Exercise goal: Keep only the lines of the material below that contain the word "yellow". Copy those lines.

Supplied data:

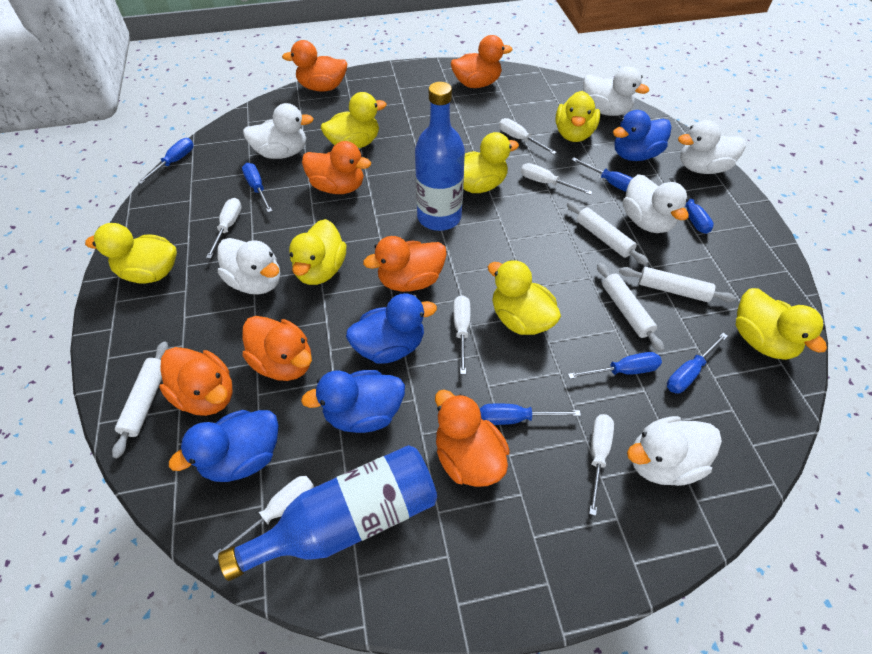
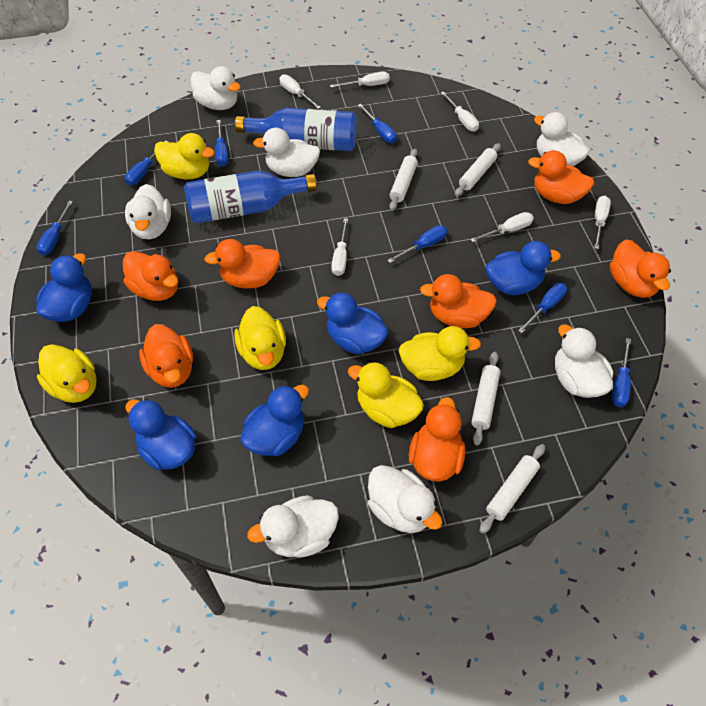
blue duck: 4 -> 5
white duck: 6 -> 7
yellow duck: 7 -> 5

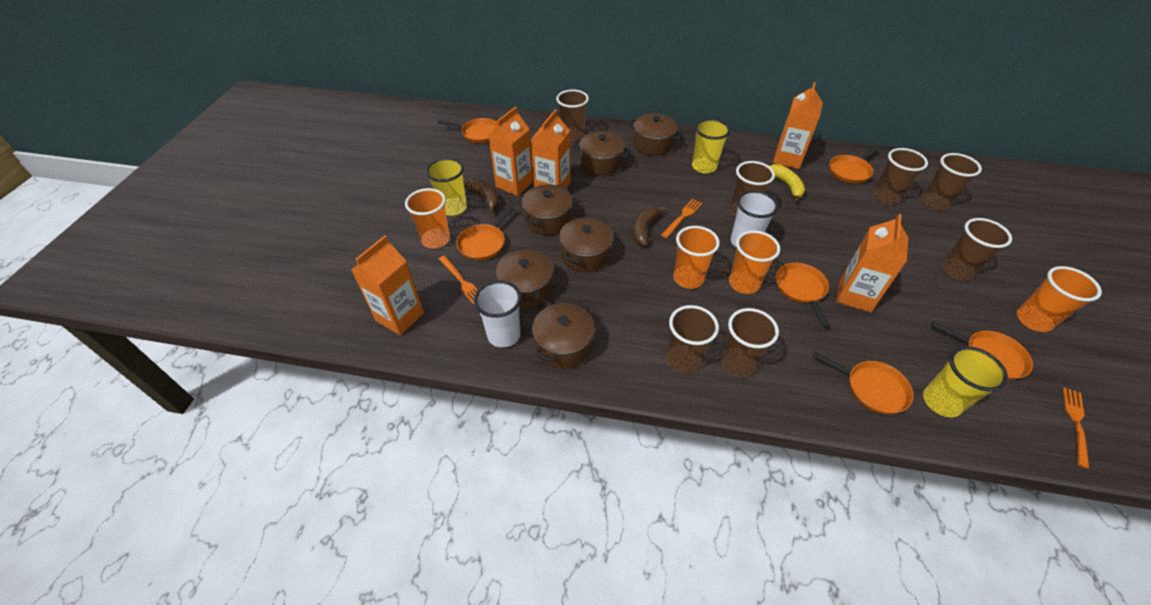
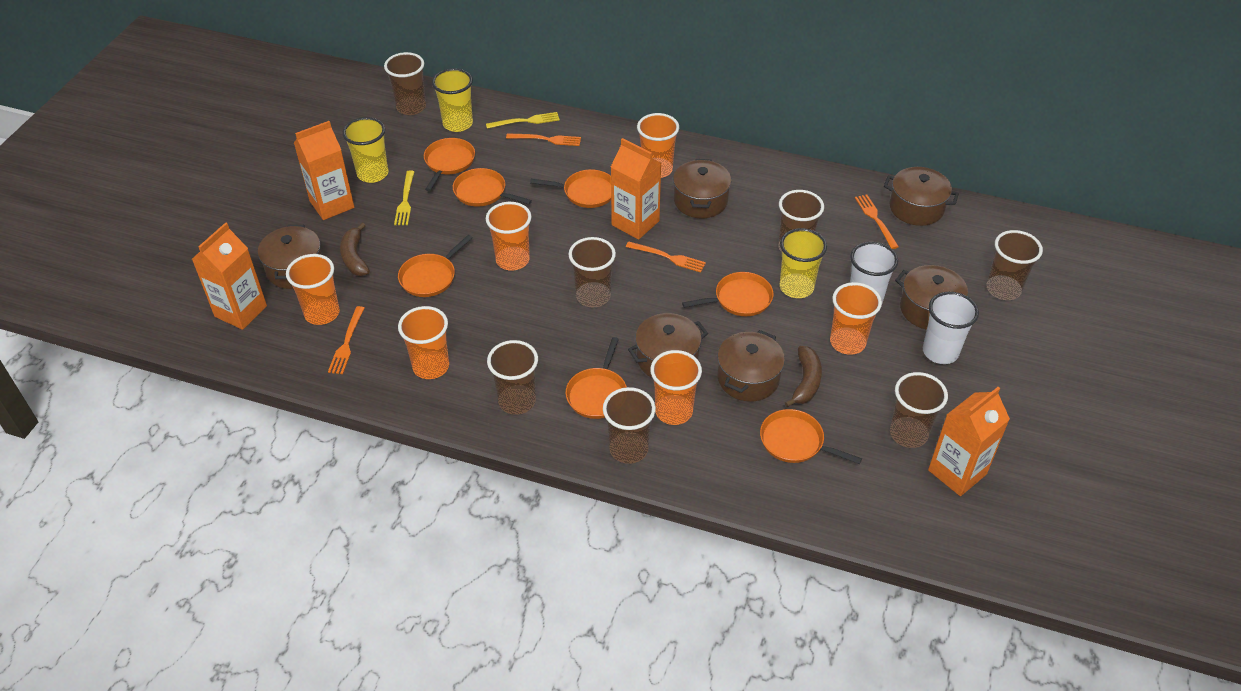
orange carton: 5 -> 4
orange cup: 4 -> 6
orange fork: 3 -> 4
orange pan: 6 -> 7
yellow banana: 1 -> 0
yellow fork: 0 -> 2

Result of this exercise:
yellow duck: 7 -> 5
yellow banana: 1 -> 0
yellow fork: 0 -> 2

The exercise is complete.